[Given information]
----------

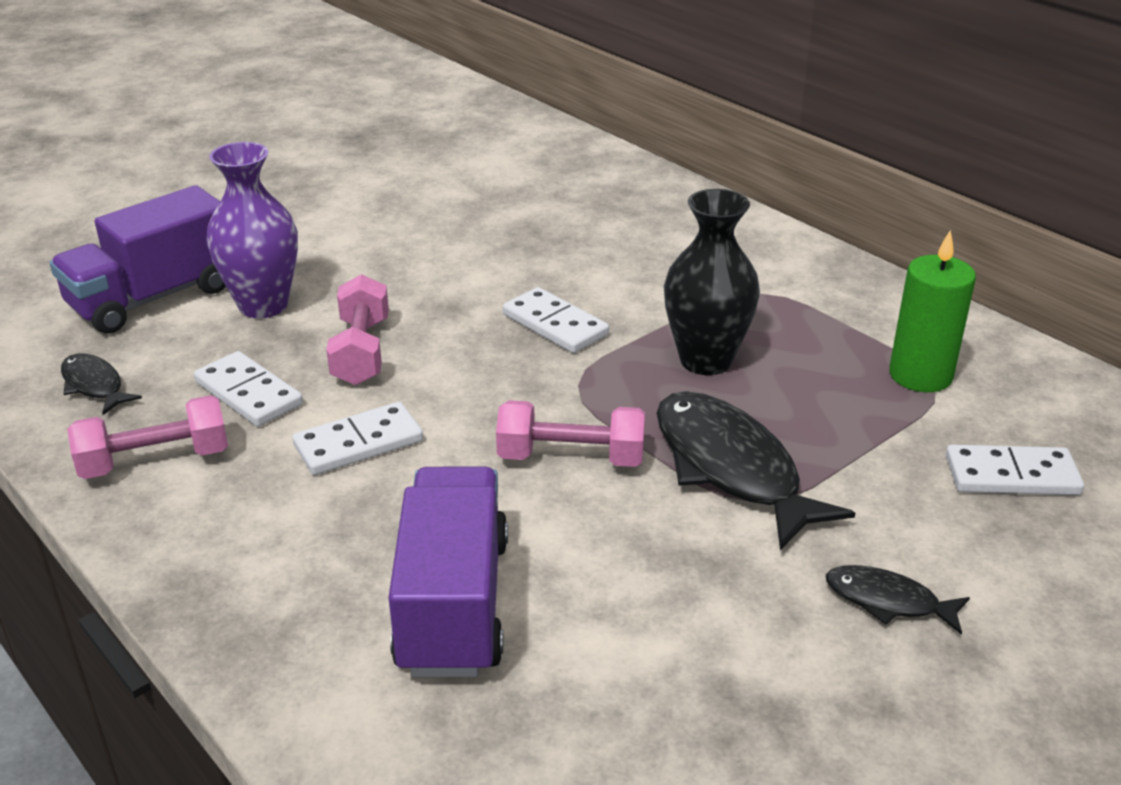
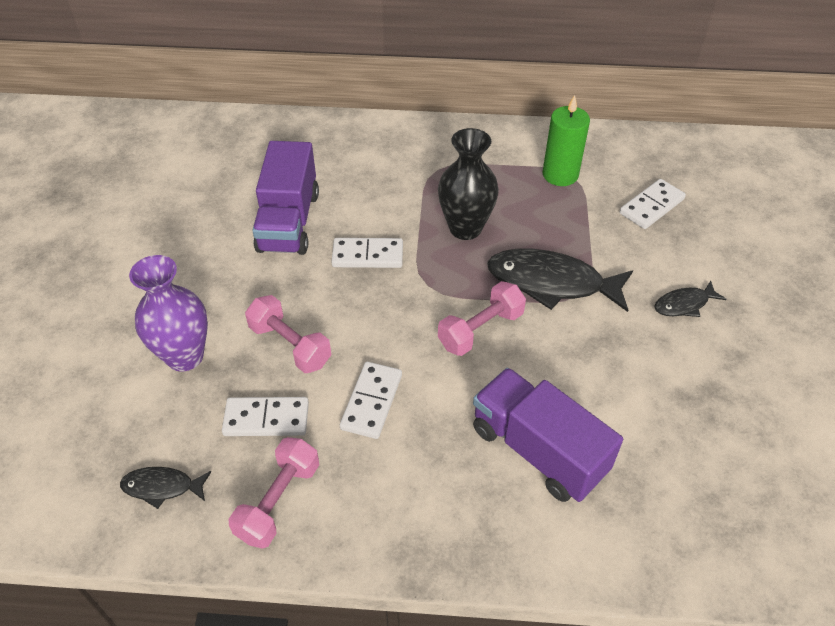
camera: 45 degrees left, 15 degrees up
(154, 298) = (102, 401): purple truck -> purple truck (289, 221)

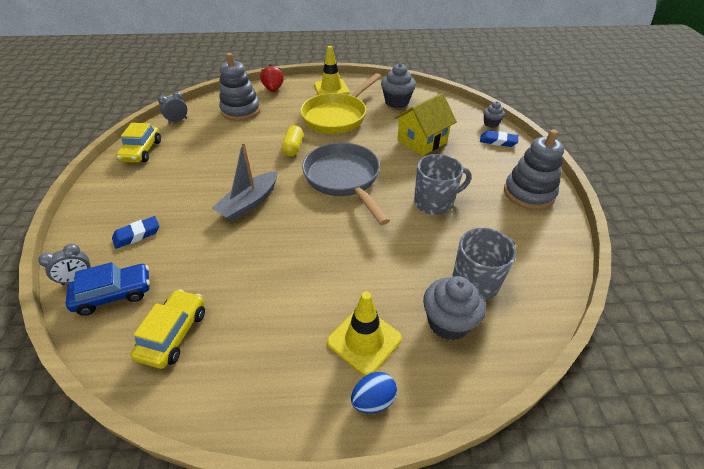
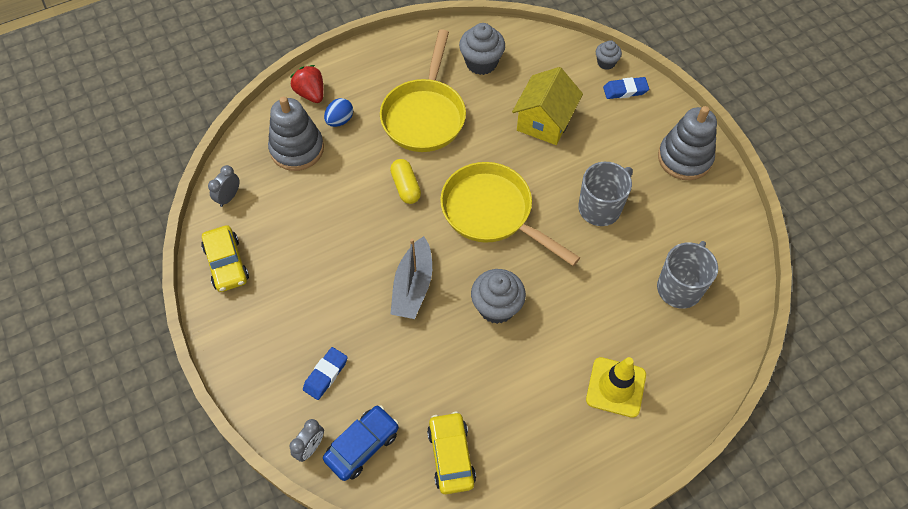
camera: 25 degrees left, 15 degrees up
(331, 89) = (386, 66): yellow traffic cone -> none
(344, 179) = (492, 213): grey pan -> yellow pan
(373, 400) = (650, 433): blue egg -> blue egg (340, 120)
(448, 322) = (674, 339): grey cupcake -> grey cupcake (496, 307)

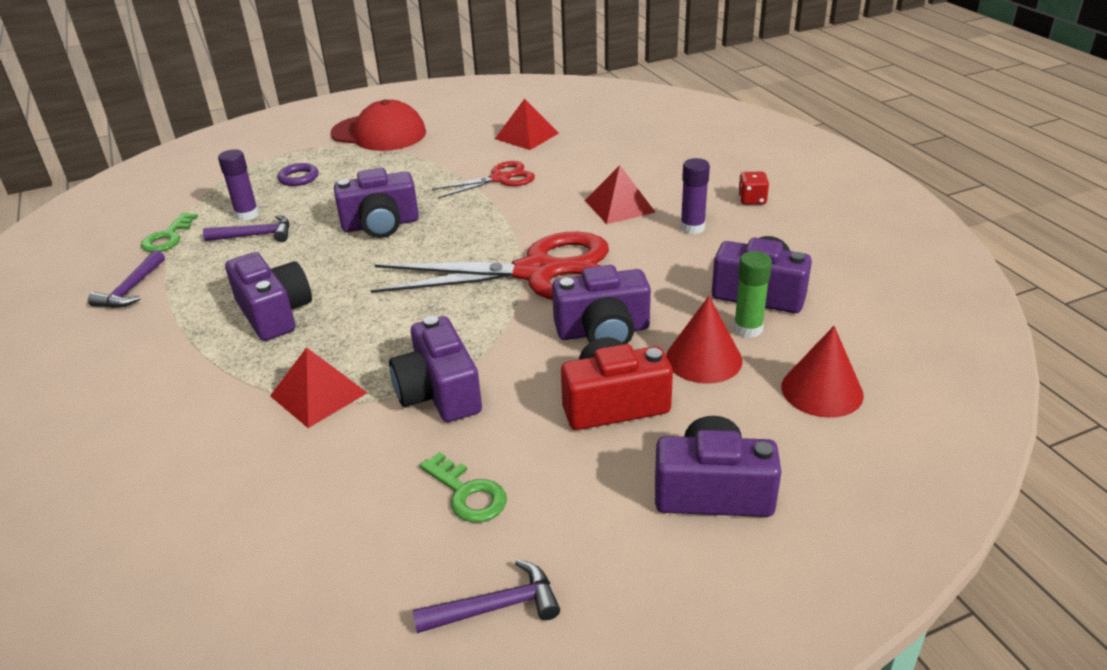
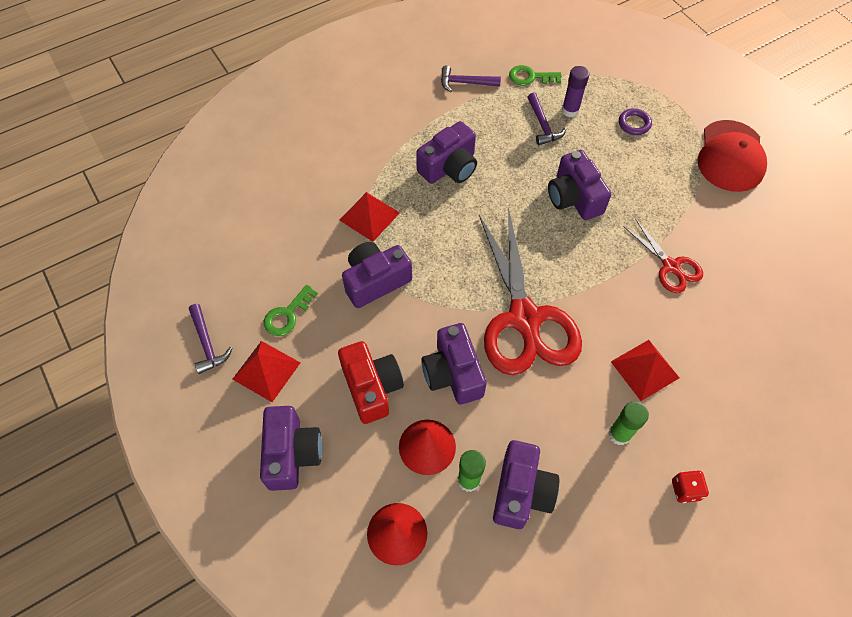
camera: 80 degrees right, 25 degrees up
(526, 136) = (764, 274): red pyramid -> red pyramid (266, 370)
(692, 228) = (619, 434): purple glue stick -> green glue stick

----------

[Required work] What lines in the material mention "left"? Copy every one of them.

[Problem solution]
camera: 45 degrees left, 15 degrees up
camera: 25 degrees left, 15 degrees up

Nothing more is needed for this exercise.